• [EXERCISE PROMPT]: For this exercise, copy the data exactly and omit any images.

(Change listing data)
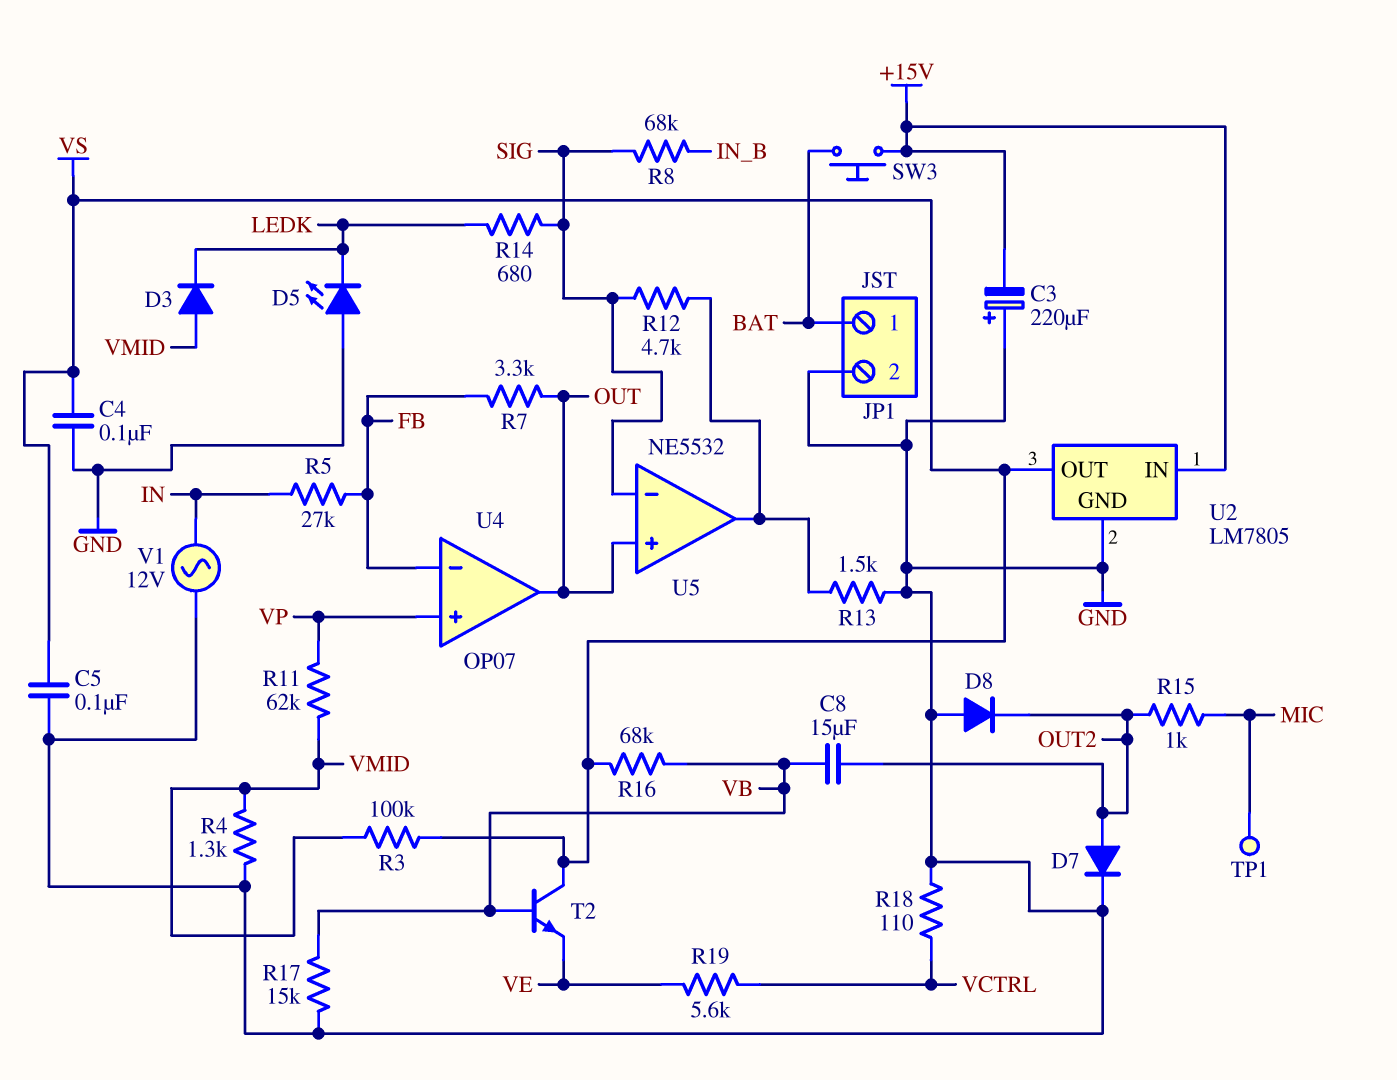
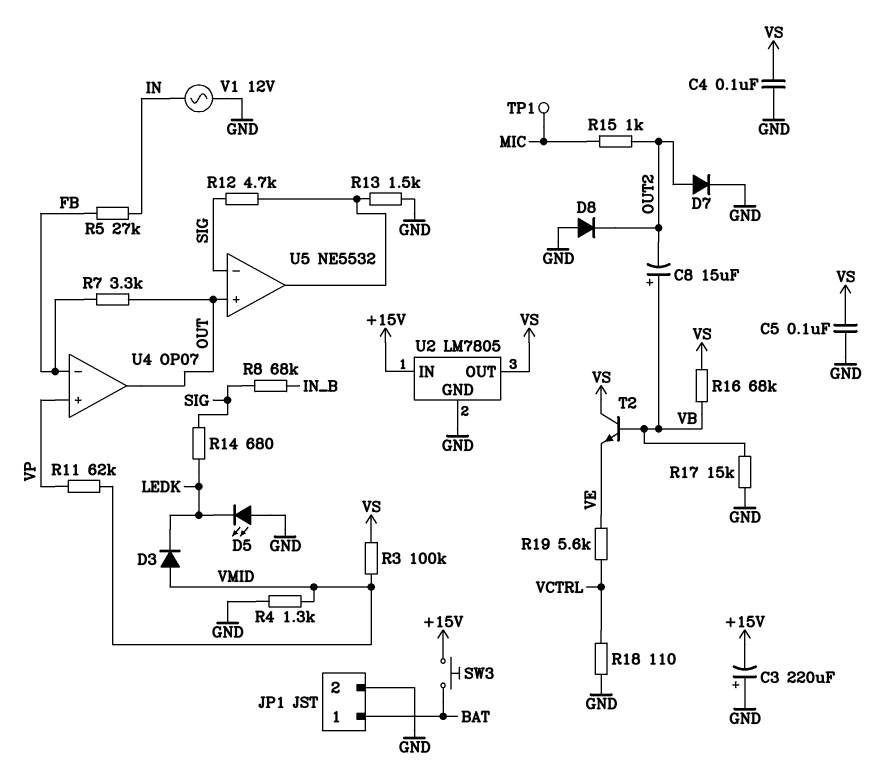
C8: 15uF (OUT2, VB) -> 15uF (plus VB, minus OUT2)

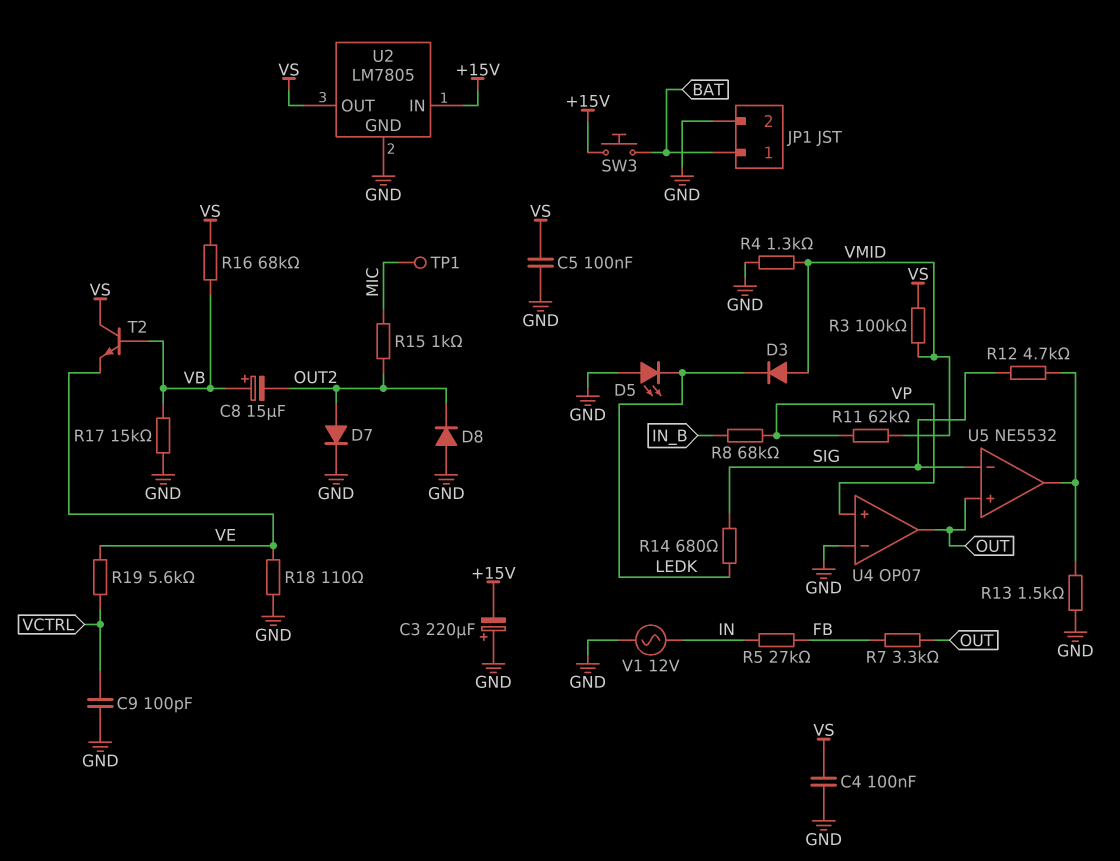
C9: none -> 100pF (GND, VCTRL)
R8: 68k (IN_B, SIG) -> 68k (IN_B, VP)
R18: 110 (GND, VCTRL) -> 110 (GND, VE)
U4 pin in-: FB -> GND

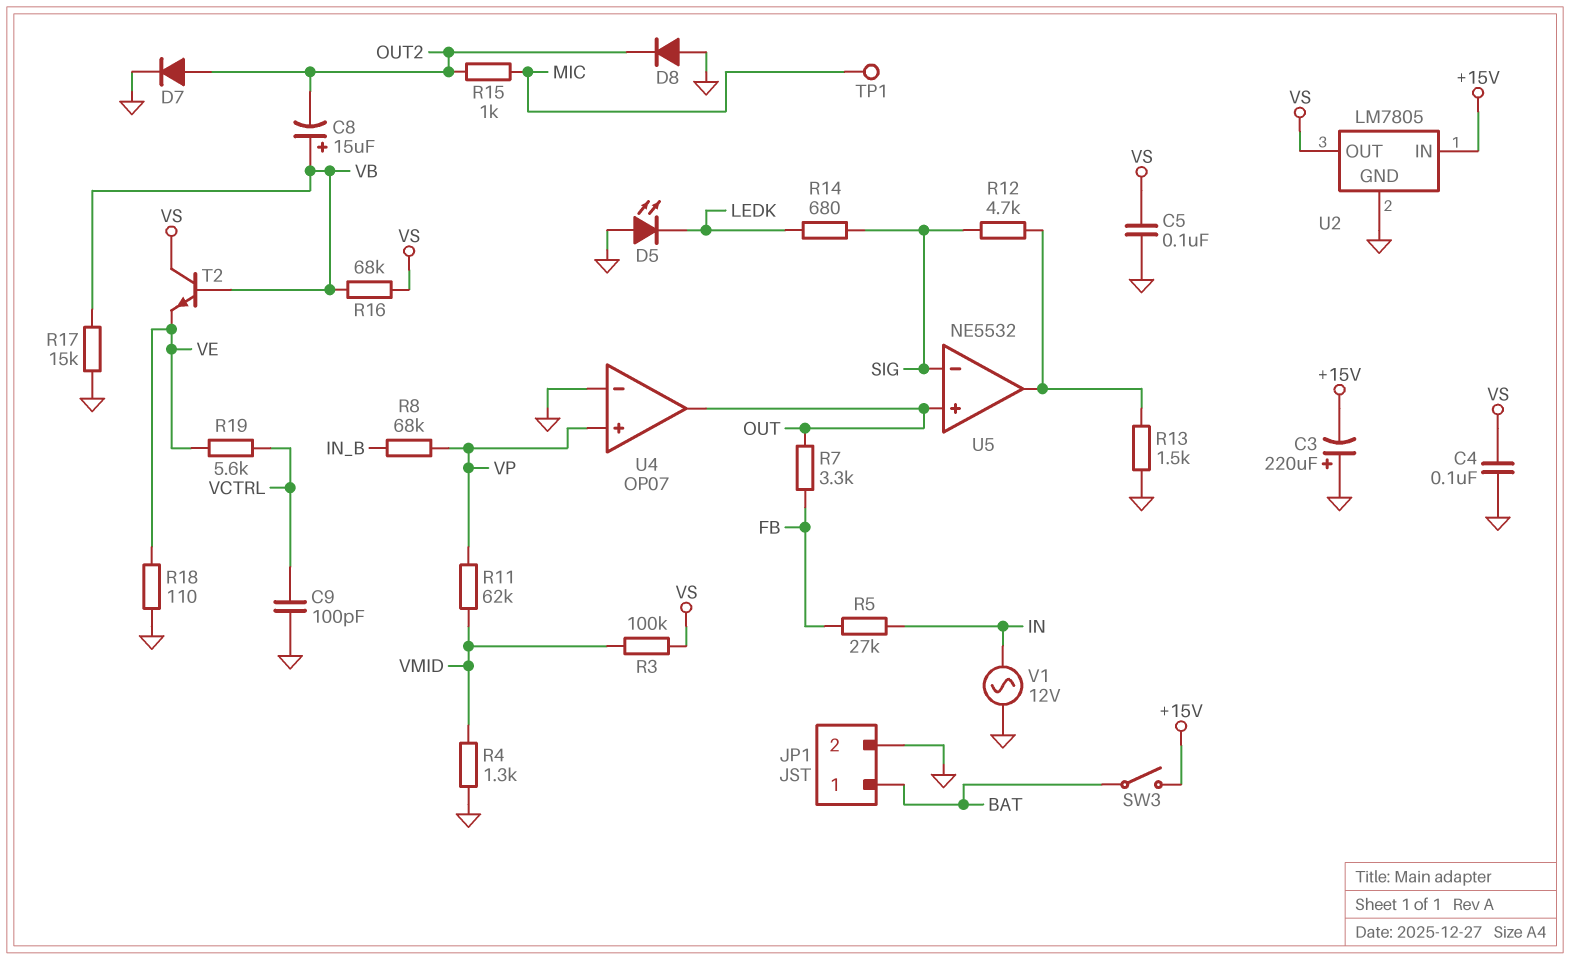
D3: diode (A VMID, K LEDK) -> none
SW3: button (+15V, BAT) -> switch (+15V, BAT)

• [SOLVED PROBLEM]:
C8: 15uF (OUT2, VB) -> 15uF (plus VB, minus OUT2)

C9: none -> 100pF (GND, VCTRL)
R8: 68k (IN_B, SIG) -> 68k (IN_B, VP)
R18: 110 (GND, VCTRL) -> 110 (GND, VE)
U4 pin in-: FB -> GND

D3: diode (A VMID, K LEDK) -> none
SW3: button (+15V, BAT) -> switch (+15V, BAT)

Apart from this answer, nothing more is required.